Count the lines in the records that contain the string "appoggiatura", matching case exactly, and reply with the number alone.

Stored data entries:
= = = =
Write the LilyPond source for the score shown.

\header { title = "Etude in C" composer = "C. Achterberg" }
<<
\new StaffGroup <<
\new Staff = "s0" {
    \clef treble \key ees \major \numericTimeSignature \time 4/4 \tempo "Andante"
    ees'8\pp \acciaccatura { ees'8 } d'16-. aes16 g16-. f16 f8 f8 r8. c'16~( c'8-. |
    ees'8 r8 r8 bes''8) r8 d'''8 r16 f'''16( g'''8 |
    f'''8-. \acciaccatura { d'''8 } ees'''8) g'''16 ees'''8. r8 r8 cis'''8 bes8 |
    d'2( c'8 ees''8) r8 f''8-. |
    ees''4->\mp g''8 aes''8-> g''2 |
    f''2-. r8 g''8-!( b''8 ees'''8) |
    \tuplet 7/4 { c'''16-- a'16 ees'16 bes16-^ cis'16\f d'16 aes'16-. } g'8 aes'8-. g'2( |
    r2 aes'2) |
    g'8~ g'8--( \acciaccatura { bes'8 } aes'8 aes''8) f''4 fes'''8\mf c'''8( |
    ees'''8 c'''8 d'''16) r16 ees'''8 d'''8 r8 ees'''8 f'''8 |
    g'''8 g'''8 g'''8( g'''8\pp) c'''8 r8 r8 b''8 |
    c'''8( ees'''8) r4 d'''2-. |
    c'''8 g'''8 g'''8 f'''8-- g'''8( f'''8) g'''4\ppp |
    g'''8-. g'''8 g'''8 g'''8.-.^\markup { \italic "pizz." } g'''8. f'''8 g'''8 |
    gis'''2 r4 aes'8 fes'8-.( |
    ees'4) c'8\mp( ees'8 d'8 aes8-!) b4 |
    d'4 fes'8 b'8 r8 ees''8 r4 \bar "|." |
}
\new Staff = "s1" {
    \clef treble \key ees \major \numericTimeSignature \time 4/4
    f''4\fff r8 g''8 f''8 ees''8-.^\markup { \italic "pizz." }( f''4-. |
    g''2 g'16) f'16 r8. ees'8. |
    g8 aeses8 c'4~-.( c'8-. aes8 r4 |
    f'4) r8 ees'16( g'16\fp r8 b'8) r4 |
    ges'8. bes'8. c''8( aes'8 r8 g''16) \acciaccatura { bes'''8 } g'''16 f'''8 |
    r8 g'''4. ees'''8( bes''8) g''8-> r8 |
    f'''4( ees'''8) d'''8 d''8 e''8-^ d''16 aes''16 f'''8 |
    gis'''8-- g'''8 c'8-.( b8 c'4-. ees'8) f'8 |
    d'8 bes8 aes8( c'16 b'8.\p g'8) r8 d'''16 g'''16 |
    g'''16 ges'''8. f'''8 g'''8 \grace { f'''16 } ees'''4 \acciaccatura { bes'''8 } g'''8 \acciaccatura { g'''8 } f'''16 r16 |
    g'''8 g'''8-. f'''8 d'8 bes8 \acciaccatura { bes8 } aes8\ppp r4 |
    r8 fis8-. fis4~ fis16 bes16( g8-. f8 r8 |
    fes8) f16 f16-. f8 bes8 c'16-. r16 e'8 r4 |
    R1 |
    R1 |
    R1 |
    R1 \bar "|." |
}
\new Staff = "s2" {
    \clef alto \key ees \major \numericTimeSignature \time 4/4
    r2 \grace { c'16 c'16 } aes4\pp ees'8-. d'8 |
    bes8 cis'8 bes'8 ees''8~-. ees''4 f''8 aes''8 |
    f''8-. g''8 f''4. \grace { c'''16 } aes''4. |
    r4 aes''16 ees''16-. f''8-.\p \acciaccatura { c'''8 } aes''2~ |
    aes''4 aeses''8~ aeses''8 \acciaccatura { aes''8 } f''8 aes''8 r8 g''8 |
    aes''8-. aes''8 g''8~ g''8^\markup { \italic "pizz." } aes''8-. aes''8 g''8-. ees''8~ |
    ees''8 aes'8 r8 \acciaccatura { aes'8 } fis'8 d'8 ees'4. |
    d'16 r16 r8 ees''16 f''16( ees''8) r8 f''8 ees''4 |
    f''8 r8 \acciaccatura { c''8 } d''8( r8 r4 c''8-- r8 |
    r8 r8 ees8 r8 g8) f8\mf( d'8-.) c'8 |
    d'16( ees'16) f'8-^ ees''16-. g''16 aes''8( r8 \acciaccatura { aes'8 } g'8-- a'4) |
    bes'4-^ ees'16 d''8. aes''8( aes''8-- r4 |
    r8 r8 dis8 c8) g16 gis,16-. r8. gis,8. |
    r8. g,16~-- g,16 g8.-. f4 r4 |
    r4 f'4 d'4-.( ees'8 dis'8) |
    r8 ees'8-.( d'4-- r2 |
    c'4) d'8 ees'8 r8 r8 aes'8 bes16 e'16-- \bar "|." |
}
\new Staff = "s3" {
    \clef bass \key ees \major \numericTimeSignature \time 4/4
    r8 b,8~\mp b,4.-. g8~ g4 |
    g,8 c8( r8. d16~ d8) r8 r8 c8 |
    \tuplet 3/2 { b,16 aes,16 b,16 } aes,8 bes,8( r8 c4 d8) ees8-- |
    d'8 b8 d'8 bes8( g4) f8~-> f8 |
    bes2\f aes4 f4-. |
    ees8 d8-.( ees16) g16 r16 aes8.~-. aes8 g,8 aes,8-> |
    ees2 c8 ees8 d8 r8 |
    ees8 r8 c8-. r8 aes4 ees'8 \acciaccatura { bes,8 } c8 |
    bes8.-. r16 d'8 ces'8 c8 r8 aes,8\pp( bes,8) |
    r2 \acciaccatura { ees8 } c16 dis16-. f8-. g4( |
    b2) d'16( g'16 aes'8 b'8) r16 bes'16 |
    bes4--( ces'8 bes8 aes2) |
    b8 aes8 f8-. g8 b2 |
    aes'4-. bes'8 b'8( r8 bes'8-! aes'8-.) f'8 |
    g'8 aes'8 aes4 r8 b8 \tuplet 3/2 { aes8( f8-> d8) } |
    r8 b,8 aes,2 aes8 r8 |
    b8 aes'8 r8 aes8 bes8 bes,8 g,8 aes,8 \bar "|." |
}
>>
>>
= = = =
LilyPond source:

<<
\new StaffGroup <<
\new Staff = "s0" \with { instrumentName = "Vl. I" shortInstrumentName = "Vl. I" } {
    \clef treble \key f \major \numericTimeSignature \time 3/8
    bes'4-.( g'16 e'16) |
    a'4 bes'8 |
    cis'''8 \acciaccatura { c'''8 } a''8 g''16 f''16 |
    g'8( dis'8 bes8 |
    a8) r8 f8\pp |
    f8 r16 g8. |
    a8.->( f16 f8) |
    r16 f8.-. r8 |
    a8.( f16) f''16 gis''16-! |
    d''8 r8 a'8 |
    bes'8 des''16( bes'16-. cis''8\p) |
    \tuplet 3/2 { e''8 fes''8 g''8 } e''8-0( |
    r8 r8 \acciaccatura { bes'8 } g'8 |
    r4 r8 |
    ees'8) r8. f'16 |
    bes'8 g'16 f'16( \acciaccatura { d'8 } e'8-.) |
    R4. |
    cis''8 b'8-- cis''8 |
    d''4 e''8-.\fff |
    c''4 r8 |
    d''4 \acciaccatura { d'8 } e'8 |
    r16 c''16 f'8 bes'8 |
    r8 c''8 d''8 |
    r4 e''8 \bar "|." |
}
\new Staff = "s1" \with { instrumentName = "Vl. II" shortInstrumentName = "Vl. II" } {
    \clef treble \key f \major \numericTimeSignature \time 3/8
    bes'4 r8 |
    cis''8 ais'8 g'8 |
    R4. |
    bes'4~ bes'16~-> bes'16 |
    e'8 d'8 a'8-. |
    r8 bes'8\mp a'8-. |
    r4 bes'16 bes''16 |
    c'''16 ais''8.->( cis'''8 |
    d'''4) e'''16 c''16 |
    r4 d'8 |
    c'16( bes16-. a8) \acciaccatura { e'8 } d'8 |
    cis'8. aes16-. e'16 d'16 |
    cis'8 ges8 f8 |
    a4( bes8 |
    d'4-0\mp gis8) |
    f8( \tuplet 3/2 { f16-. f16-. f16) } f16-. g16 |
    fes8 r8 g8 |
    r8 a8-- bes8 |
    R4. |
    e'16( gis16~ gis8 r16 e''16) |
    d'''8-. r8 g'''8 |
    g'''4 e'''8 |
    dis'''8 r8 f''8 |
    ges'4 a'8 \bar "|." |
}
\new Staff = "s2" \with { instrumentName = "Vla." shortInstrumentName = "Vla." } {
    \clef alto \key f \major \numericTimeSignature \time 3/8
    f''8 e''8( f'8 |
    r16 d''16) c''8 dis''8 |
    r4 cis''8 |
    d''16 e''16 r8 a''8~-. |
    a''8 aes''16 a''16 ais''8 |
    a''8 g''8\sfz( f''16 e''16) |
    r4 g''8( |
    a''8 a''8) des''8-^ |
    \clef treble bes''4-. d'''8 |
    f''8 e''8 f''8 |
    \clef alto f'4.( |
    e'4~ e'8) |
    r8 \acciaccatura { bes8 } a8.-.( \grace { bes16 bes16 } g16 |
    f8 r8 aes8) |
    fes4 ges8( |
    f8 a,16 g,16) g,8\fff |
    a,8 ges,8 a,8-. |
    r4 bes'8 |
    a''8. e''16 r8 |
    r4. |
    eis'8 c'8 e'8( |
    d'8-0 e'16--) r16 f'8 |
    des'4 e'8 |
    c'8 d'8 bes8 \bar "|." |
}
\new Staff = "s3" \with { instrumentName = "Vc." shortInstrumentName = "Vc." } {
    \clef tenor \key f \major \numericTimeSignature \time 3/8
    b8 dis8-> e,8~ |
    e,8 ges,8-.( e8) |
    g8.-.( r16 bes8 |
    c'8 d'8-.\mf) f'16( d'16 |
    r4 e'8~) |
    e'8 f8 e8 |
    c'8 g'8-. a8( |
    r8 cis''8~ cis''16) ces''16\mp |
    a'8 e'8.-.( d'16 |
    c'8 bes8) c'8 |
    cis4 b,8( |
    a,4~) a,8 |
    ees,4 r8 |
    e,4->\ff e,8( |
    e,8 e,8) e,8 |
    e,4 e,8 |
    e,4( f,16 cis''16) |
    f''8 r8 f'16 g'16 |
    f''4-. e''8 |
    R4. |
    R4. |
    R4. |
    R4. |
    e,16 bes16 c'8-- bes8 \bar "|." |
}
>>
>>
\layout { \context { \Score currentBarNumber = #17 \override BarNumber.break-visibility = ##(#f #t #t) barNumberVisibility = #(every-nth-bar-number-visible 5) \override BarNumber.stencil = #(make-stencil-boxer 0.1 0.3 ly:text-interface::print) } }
= = = =
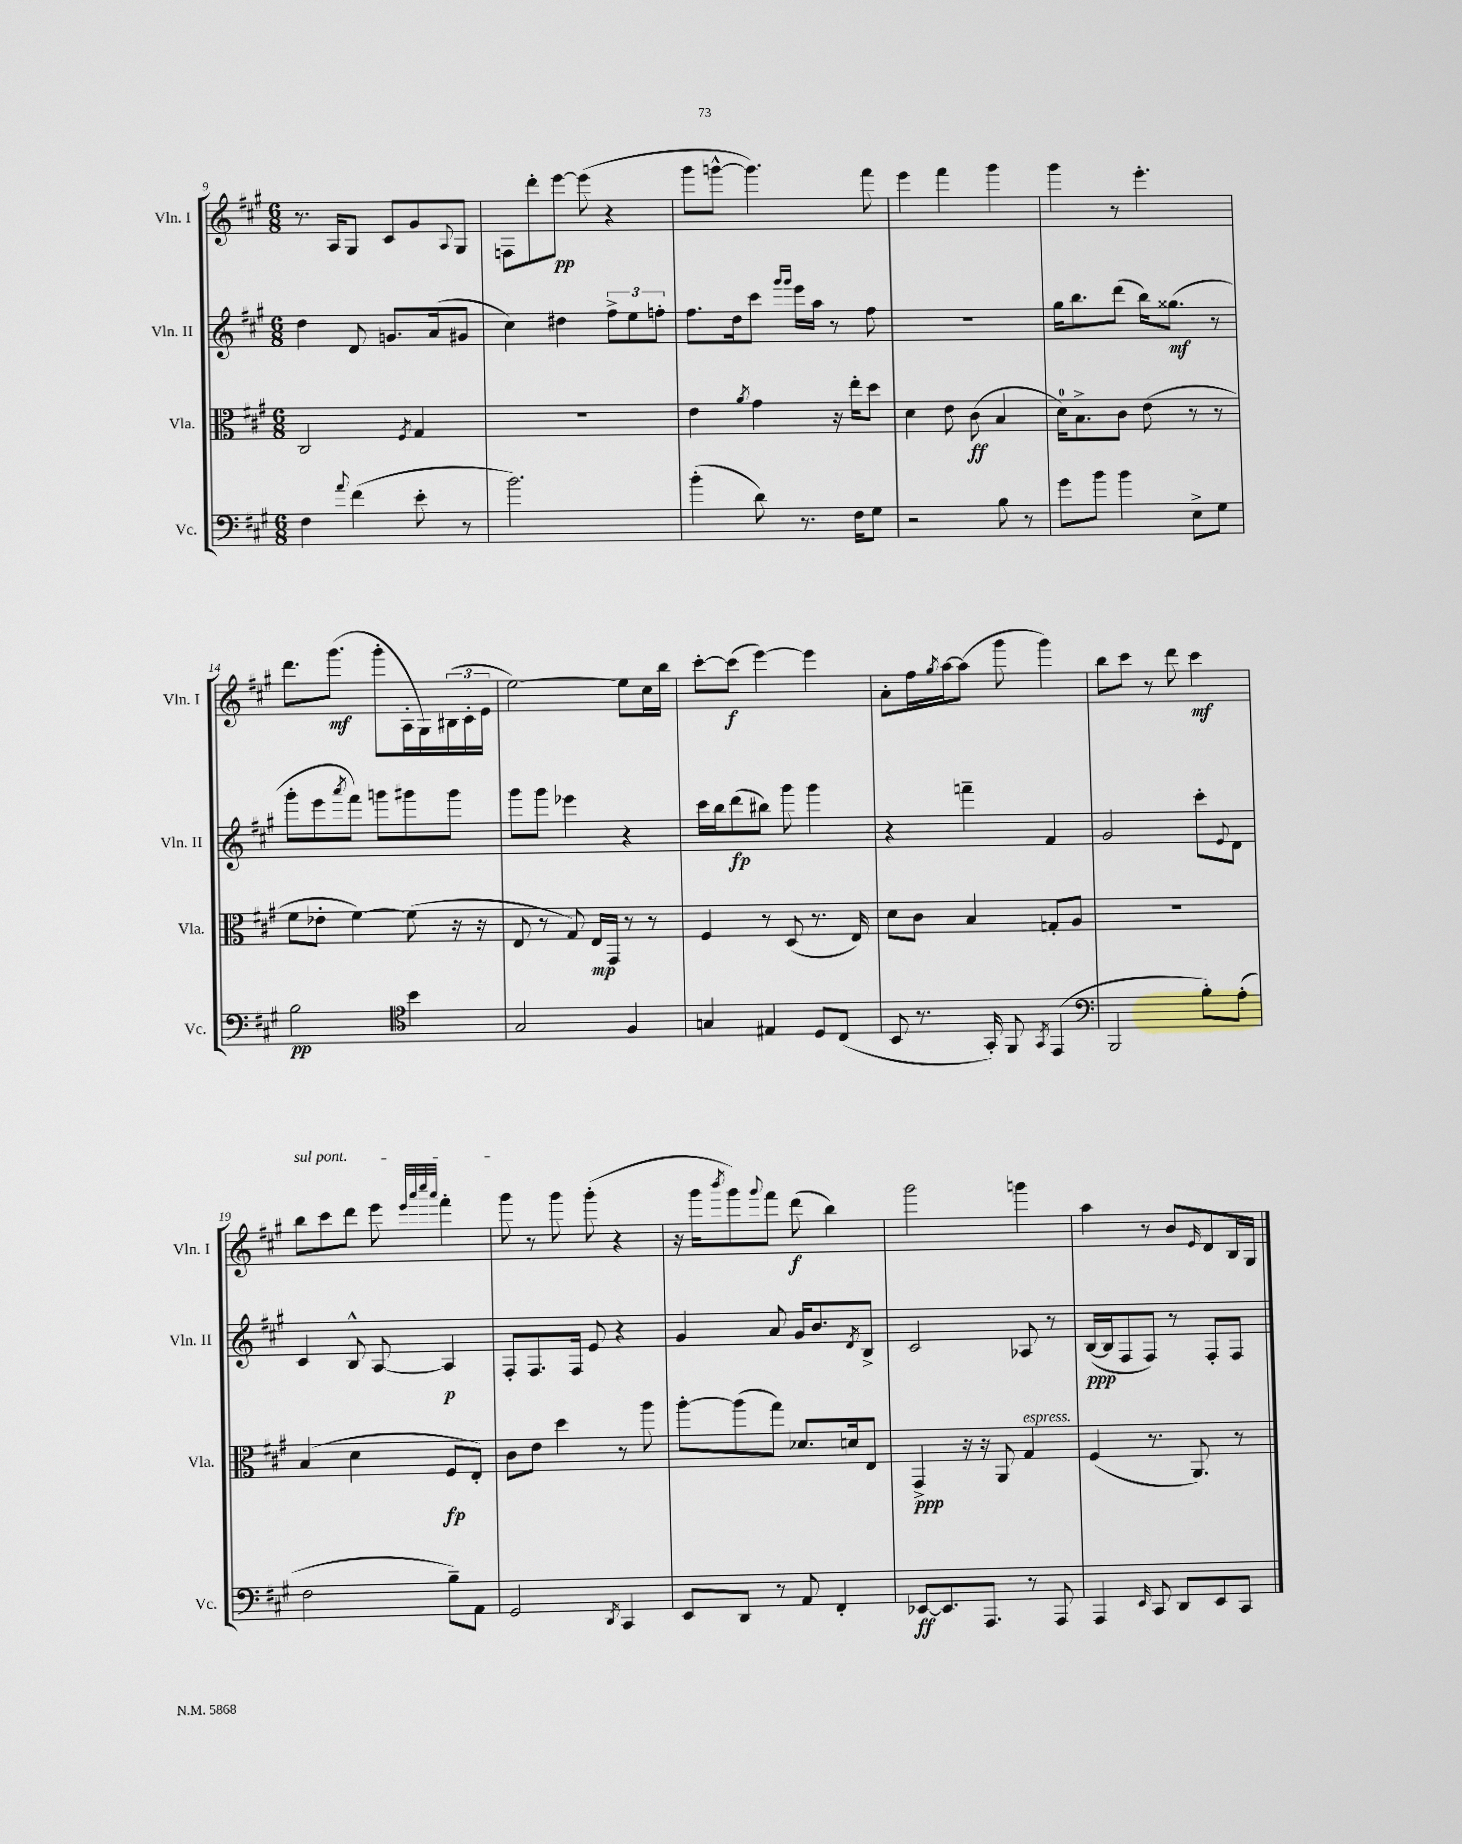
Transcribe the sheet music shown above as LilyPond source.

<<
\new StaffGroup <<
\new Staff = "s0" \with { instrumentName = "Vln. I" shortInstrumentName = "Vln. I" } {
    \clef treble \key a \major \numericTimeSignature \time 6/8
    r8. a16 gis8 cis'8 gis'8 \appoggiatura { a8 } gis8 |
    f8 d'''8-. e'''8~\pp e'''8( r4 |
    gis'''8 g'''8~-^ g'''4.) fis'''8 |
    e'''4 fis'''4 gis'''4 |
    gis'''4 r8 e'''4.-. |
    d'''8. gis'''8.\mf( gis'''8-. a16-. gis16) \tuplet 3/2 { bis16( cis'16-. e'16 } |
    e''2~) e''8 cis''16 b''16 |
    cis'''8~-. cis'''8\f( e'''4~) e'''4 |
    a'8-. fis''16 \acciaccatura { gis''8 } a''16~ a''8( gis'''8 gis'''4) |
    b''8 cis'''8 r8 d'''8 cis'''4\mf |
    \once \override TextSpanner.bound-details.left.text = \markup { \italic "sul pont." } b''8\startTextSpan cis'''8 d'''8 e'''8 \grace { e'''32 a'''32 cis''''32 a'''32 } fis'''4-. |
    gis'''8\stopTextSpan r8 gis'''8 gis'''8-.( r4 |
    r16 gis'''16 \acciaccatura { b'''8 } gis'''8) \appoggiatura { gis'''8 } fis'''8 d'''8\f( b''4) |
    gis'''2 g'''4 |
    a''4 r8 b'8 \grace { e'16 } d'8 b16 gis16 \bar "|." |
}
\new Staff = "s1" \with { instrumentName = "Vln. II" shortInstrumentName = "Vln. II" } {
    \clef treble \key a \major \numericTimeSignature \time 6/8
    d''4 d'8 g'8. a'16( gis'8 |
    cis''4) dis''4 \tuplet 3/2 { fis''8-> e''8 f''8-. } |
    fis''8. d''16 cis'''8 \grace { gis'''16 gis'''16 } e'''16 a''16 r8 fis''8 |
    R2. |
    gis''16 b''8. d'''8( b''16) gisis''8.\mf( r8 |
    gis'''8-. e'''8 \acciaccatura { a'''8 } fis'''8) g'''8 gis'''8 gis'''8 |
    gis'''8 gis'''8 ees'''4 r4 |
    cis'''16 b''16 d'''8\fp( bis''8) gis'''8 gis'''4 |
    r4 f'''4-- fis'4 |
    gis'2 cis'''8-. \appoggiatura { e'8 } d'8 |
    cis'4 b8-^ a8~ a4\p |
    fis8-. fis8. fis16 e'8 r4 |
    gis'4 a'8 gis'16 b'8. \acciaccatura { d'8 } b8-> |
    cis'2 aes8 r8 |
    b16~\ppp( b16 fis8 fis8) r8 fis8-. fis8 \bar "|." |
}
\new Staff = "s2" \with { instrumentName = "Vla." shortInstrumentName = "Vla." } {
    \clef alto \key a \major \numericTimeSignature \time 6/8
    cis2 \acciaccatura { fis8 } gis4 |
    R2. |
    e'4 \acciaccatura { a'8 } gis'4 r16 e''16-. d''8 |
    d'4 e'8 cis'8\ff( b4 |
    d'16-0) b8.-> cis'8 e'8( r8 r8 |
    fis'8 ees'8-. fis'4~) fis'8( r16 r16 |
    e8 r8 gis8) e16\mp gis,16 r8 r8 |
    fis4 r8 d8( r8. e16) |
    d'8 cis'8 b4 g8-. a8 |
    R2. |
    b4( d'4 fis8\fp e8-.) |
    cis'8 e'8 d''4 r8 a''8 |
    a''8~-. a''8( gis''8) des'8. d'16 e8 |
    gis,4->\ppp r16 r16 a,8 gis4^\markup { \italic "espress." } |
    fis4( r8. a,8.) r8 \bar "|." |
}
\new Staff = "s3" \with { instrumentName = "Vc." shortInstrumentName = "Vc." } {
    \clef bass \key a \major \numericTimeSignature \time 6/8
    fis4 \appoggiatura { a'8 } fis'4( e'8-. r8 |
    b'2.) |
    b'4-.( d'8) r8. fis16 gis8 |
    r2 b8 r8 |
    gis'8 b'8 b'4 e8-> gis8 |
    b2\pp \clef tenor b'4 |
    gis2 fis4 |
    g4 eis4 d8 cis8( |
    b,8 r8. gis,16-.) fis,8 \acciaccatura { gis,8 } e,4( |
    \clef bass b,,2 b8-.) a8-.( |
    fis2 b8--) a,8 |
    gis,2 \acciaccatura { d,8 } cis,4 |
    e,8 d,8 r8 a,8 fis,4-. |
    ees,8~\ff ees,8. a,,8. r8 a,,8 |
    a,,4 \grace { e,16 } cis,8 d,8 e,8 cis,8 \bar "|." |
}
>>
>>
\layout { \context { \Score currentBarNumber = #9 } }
= = = =
- _Complete answer_:
4